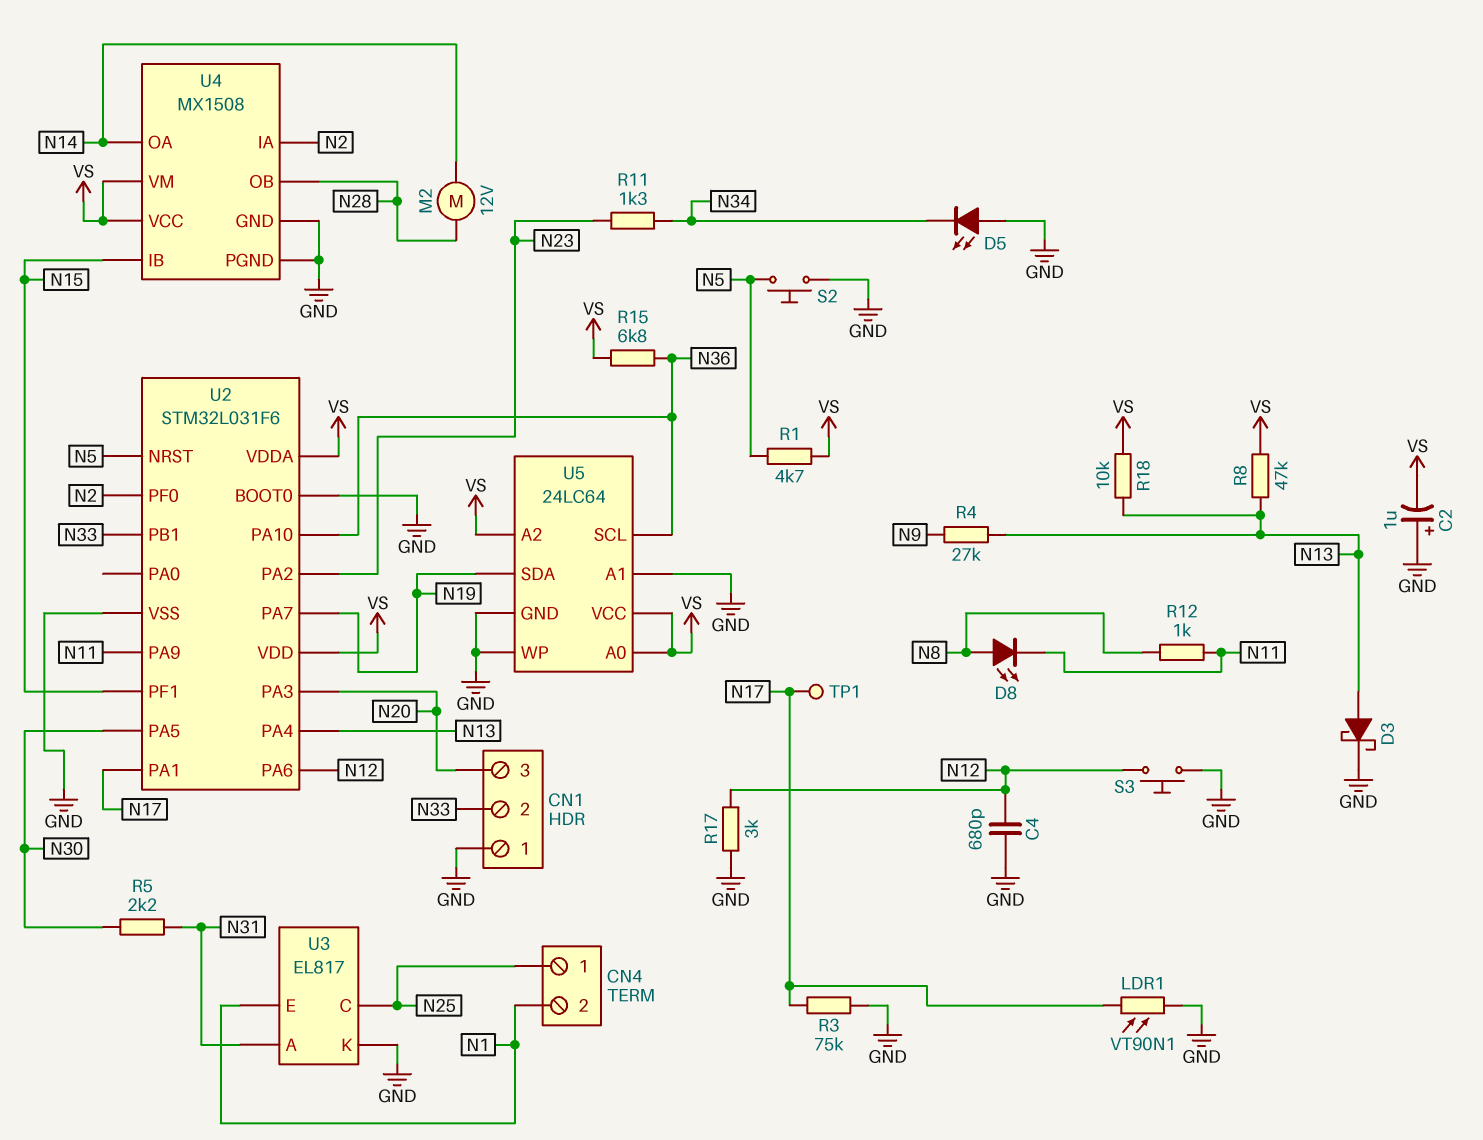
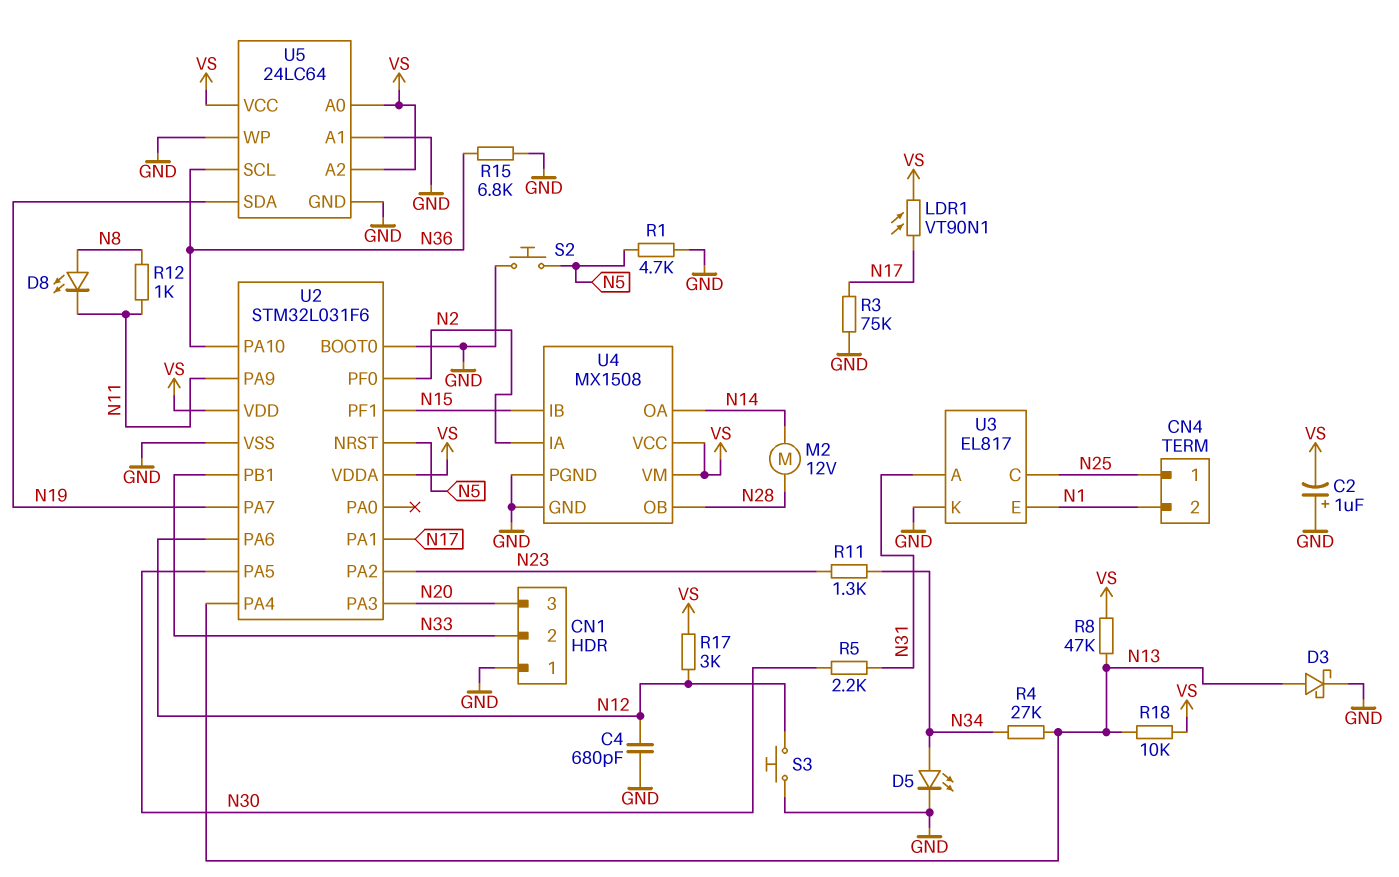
D5: LED (A GND, K N34) -> LED (A N34, K GND)
LDR1: VT90N1 (GND, N17) -> VT90N1 (N17, VS)
R1: 4.7k (N5, VS) -> 4.7k (GND, N5)
R4: 27k (N9, N13) -> 27k (N13, N34)
R15: 6.8k (N36, VS) -> 6.8k (GND, N36)
R17: 3k (GND, N12) -> 3k (N12, VS)
TP1: test point (N17) -> none

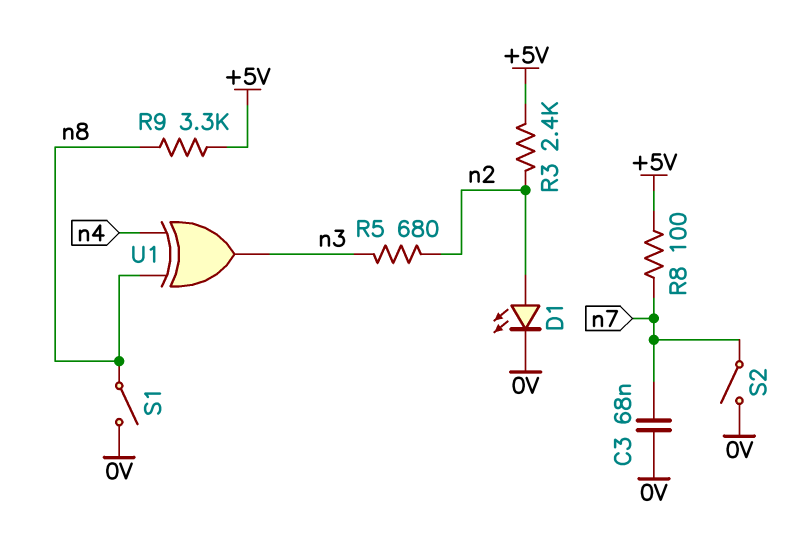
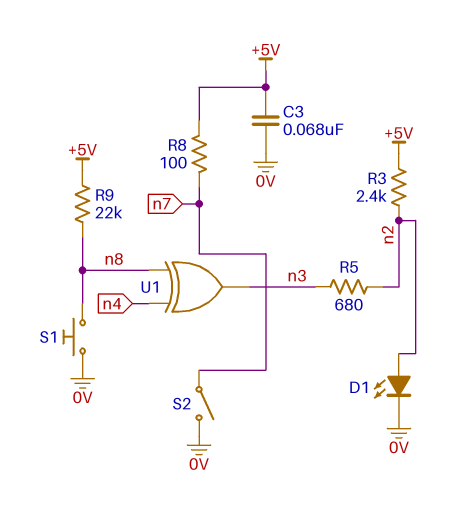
C3: 68nF (0V, n7) -> 68nF (+5V, 0V)
R9: 3.3k (+5V, n8) -> 22k (+5V, n8)
S1: switch (0V, n8) -> button (0V, n8)

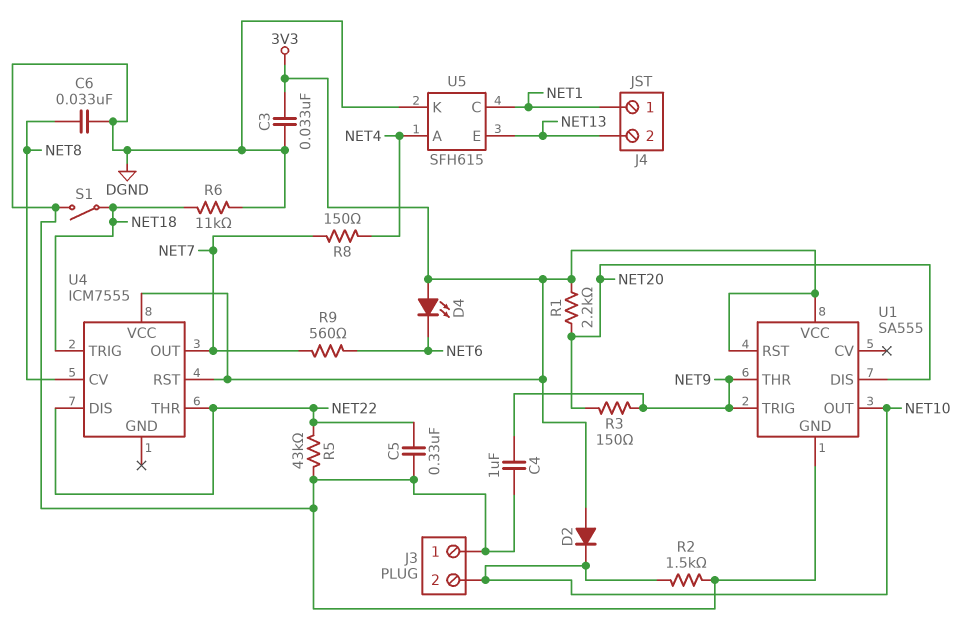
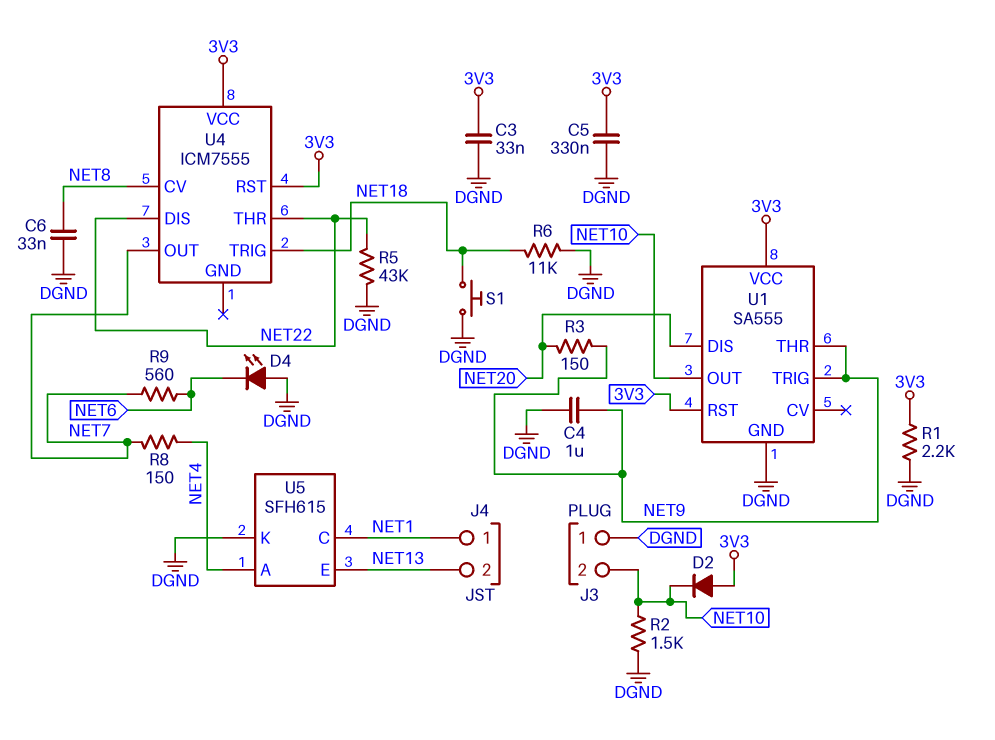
C5: 330nF (DGND, NET22) -> 330nF (3V3, DGND)
D4: LED (A 3V3, K NET6) -> LED (A DGND, K NET6)
R1: 2.2k (3V3, NET20) -> 2.2k (3V3, DGND)
S1: switch (DGND, NET18) -> button (DGND, NET18)

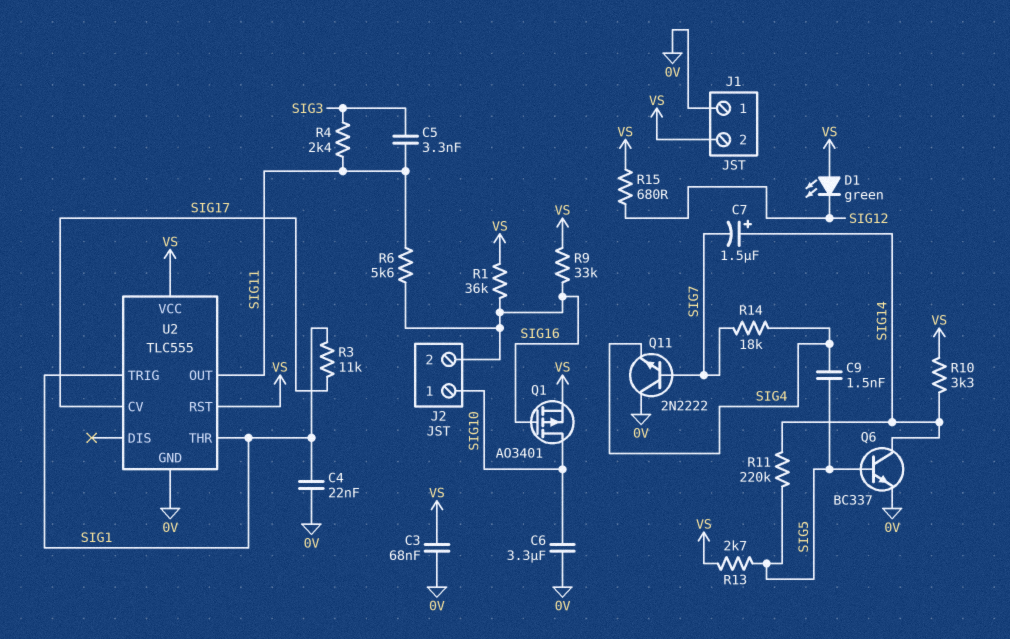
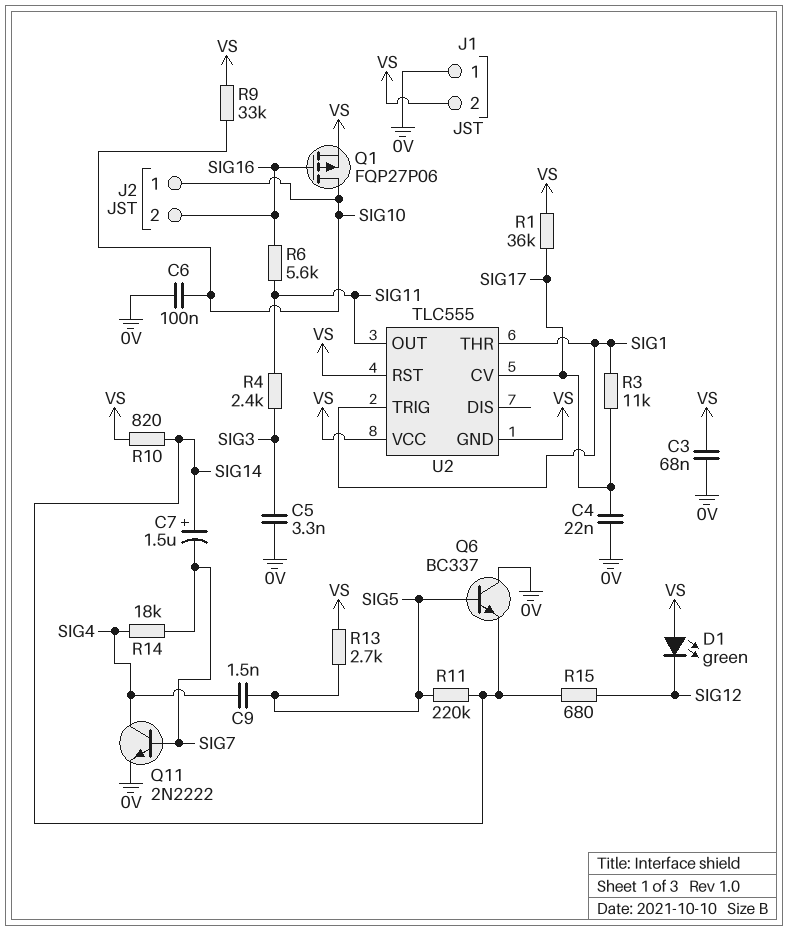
C4: 22nF (0V, SIG1) -> 22nF (0V, SIG17)
C5: 3.3nF (SIG3, SIG11) -> 3.3nF (0V, SIG3)
C6: 3.3uF (0V, SIG10) -> 100nF (0V, SIG10)
Q1: PMOS AO3401 (G SIG16, D SIG10, S VS) -> PMOS FQP27P06 (G SIG16, D SIG10, S VS)
Q6: NPN BC337 (B SIG5, C SIG14, E 0V) -> NPN BC337 (B SIG5, C 0V, E SIG14)
Q11: NPN 2N2222 (B SIG7, C 0V, E SIG4) -> NPN 2N2222 (B SIG7, C SIG4, E 0V)
R1: 36k (SIG16, VS) -> 36k (SIG17, VS)
R9: 33k (SIG16, VS) -> 33k (SIG10, VS)
R10: 3.3k (SIG14, VS) -> 820 (SIG14, VS)
R15: 680 (SIG12, VS) -> 680 (SIG12, SIG14)
U2 pin GND: 0V -> VS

- Task prompt: Copy out the whole listing exactly, and don't carry over any pictures.

- Answer to this problem:
D5: LED (A GND, K N34) -> LED (A N34, K GND)
LDR1: VT90N1 (GND, N17) -> VT90N1 (N17, VS)
R1: 4.7k (N5, VS) -> 4.7k (GND, N5)
R4: 27k (N9, N13) -> 27k (N13, N34)
R15: 6.8k (N36, VS) -> 6.8k (GND, N36)
R17: 3k (GND, N12) -> 3k (N12, VS)
TP1: test point (N17) -> none

C3: 68nF (0V, n7) -> 68nF (+5V, 0V)
R9: 3.3k (+5V, n8) -> 22k (+5V, n8)
S1: switch (0V, n8) -> button (0V, n8)

C5: 330nF (DGND, NET22) -> 330nF (3V3, DGND)
D4: LED (A 3V3, K NET6) -> LED (A DGND, K NET6)
R1: 2.2k (3V3, NET20) -> 2.2k (3V3, DGND)
S1: switch (DGND, NET18) -> button (DGND, NET18)

C4: 22nF (0V, SIG1) -> 22nF (0V, SIG17)
C5: 3.3nF (SIG3, SIG11) -> 3.3nF (0V, SIG3)
C6: 3.3uF (0V, SIG10) -> 100nF (0V, SIG10)
Q1: PMOS AO3401 (G SIG16, D SIG10, S VS) -> PMOS FQP27P06 (G SIG16, D SIG10, S VS)
Q6: NPN BC337 (B SIG5, C SIG14, E 0V) -> NPN BC337 (B SIG5, C 0V, E SIG14)
Q11: NPN 2N2222 (B SIG7, C 0V, E SIG4) -> NPN 2N2222 (B SIG7, C SIG4, E 0V)
R1: 36k (SIG16, VS) -> 36k (SIG17, VS)
R9: 33k (SIG16, VS) -> 33k (SIG10, VS)
R10: 3.3k (SIG14, VS) -> 820 (SIG14, VS)
R15: 680 (SIG12, VS) -> 680 (SIG12, SIG14)
U2 pin GND: 0V -> VS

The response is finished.